*** MATERIAL SHOWN ***

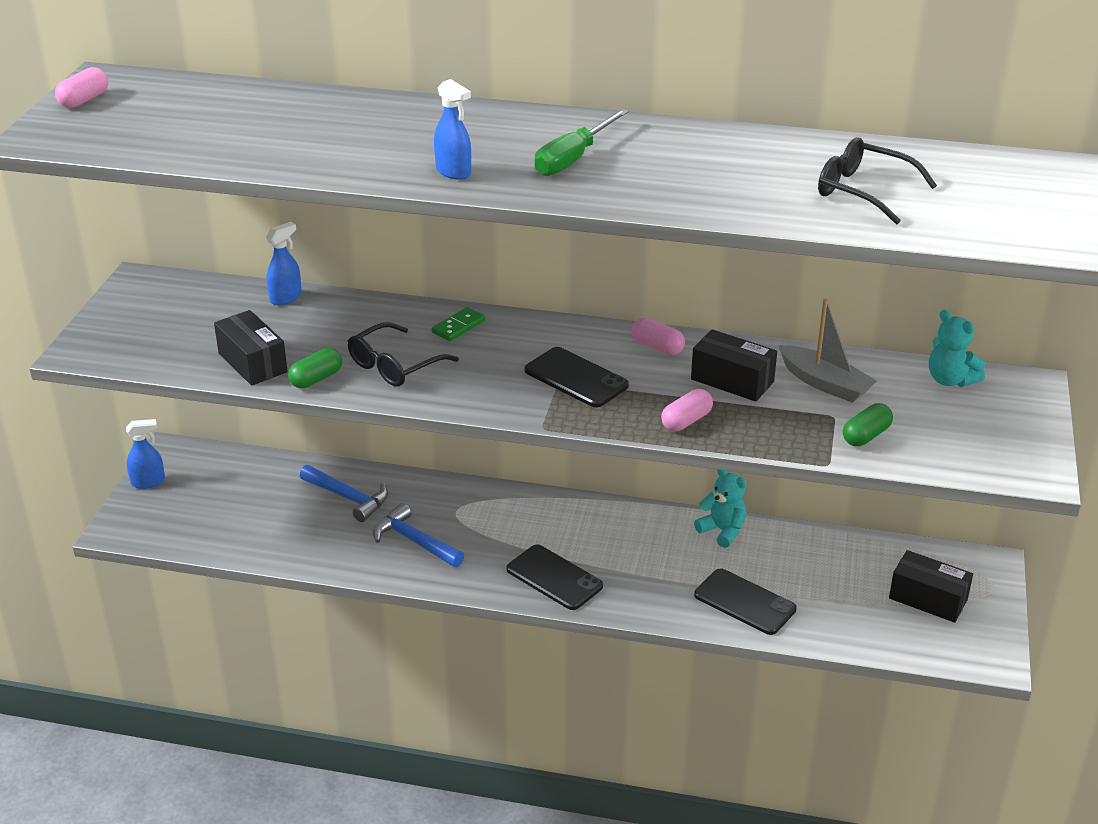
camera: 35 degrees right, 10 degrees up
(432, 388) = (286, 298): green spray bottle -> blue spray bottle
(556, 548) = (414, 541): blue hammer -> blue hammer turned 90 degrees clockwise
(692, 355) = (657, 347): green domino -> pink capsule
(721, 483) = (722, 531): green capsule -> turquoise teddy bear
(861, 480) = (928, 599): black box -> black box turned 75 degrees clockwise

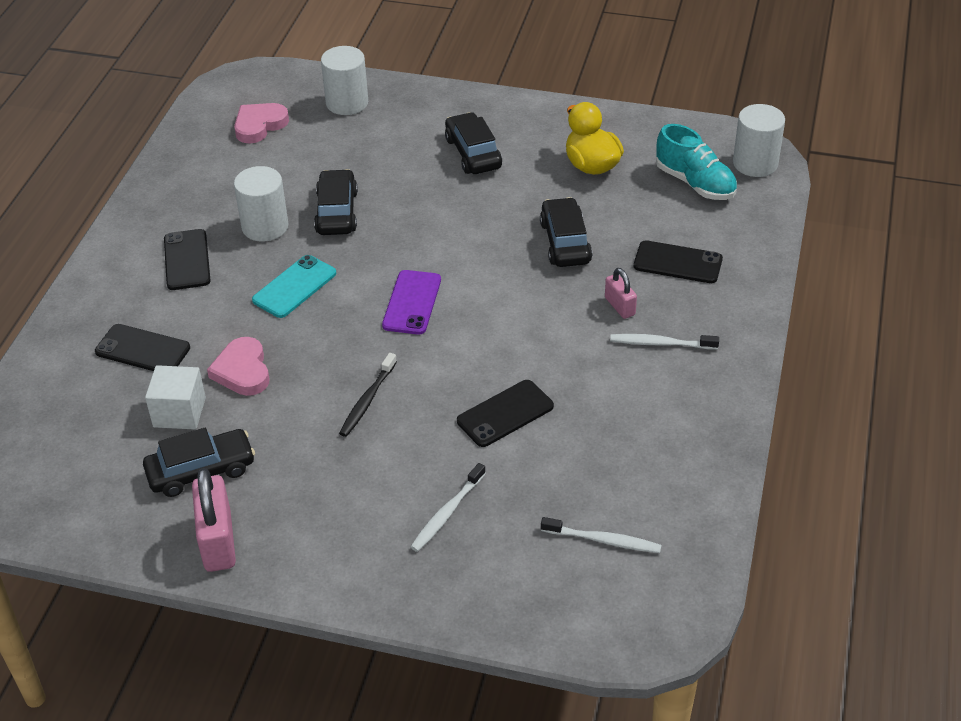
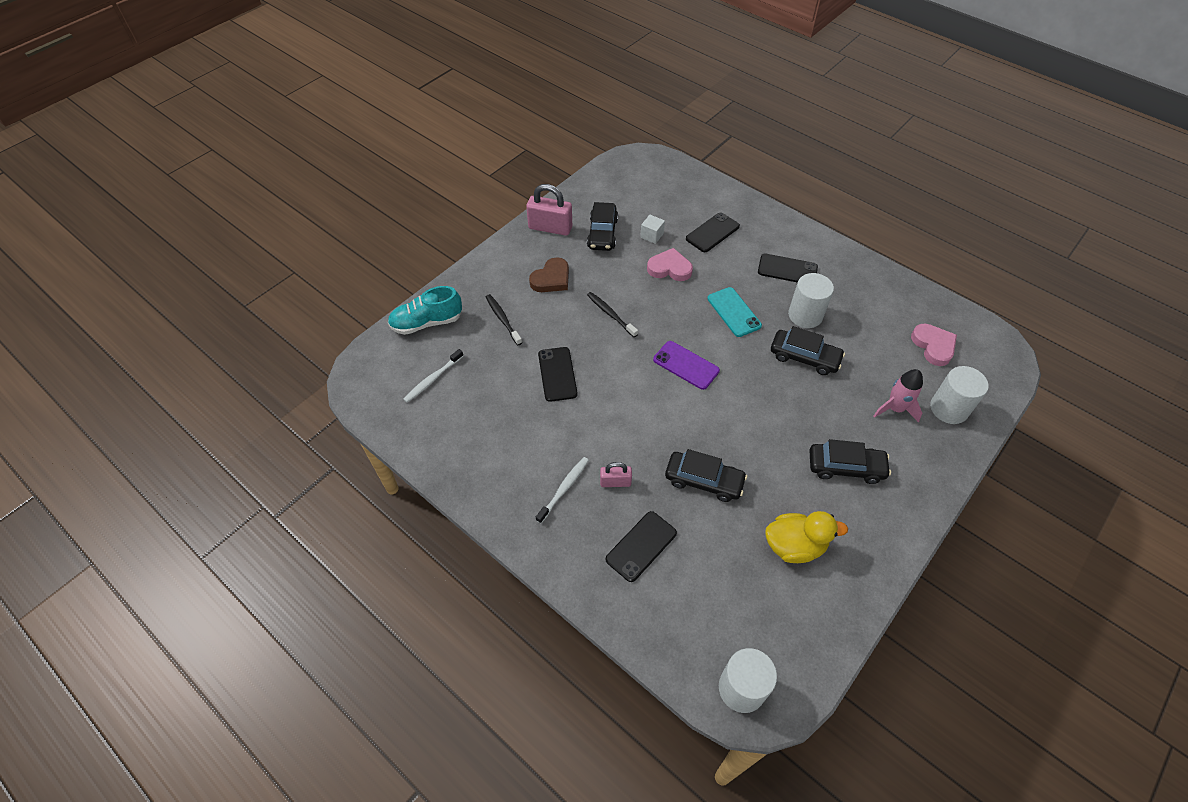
camera: 115 degrees right, 10 degrees up
(179, 412) = (652, 235): white cube -> white cube, size x0.66
(334, 491) = (551, 279): none -> brown heart
(371, 136) = (895, 408): none -> pink rocket
(447, 513) = (503, 319): white toothbrush -> black toothbrush
(695, 183) = (735, 617): turquoise shoe -> turquoise shoe (427, 323)

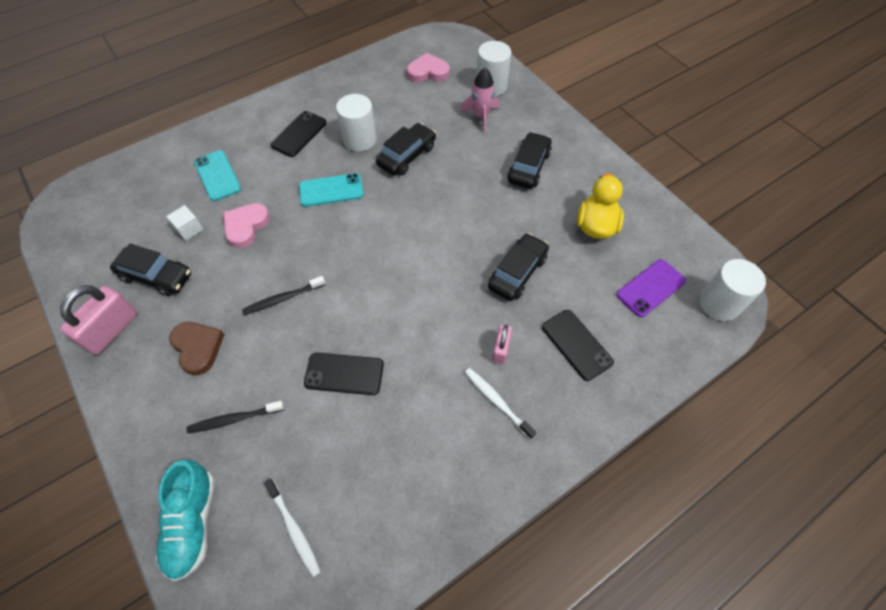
camera: 75 degrees left, 5 degrees up
(686, 365) = (380, 248): purple phone -> purple phone (650, 288)
(712, 233) = (217, 175): black phone -> turquoise phone

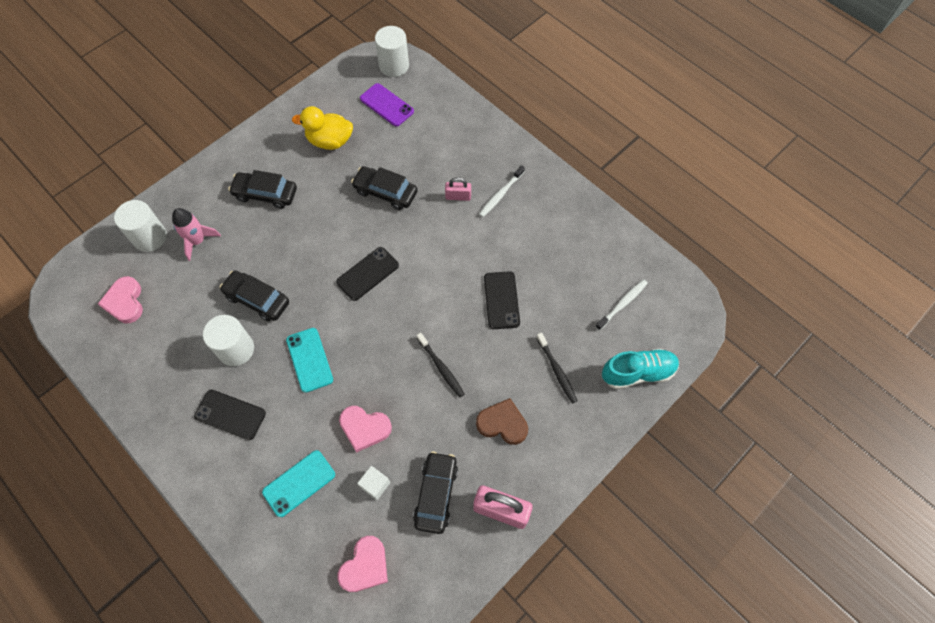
camera: 100 degrees left, 5 degrees up
(123, 215) = (365, 566): none -> pink heart
(198, 348) = (502, 423): brown heart -> brown heart turned 60 degrees clockwise
(576, 345) = (445, 149): black phone -> black phone (368, 274)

***

- _WHAT THE EXERCISE ASKS_
Reproduce the data verbatim and omit each image.

- _SOLUTION FOR THIS PROBLEM_
camera: 35 degrees right, 10 degrees up
(432, 388) = (286, 298): green spray bottle -> blue spray bottle
(556, 548) = (414, 541): blue hammer -> blue hammer turned 90 degrees clockwise
(692, 355) = (657, 347): green domino -> pink capsule
(721, 483) = (722, 531): green capsule -> turquoise teddy bear
(861, 480) = (928, 599): black box -> black box turned 75 degrees clockwise

camera: 115 degrees right, 10 degrees up
(179, 412) = (652, 235): white cube -> white cube, size x0.66
(334, 491) = (551, 279): none -> brown heart
(371, 136) = (895, 408): none -> pink rocket
(447, 513) = (503, 319): white toothbrush -> black toothbrush
(695, 183) = (735, 617): turquoise shoe -> turquoise shoe (427, 323)

camera: 75 degrees left, 5 degrees up
(686, 365) = (380, 248): purple phone -> purple phone (650, 288)
(712, 233) = (217, 175): black phone -> turquoise phone

camera: 100 degrees left, 5 degrees up
(123, 215) = (365, 566): none -> pink heart
(198, 348) = (502, 423): brown heart -> brown heart turned 60 degrees clockwise
(576, 345) = (445, 149): black phone -> black phone (368, 274)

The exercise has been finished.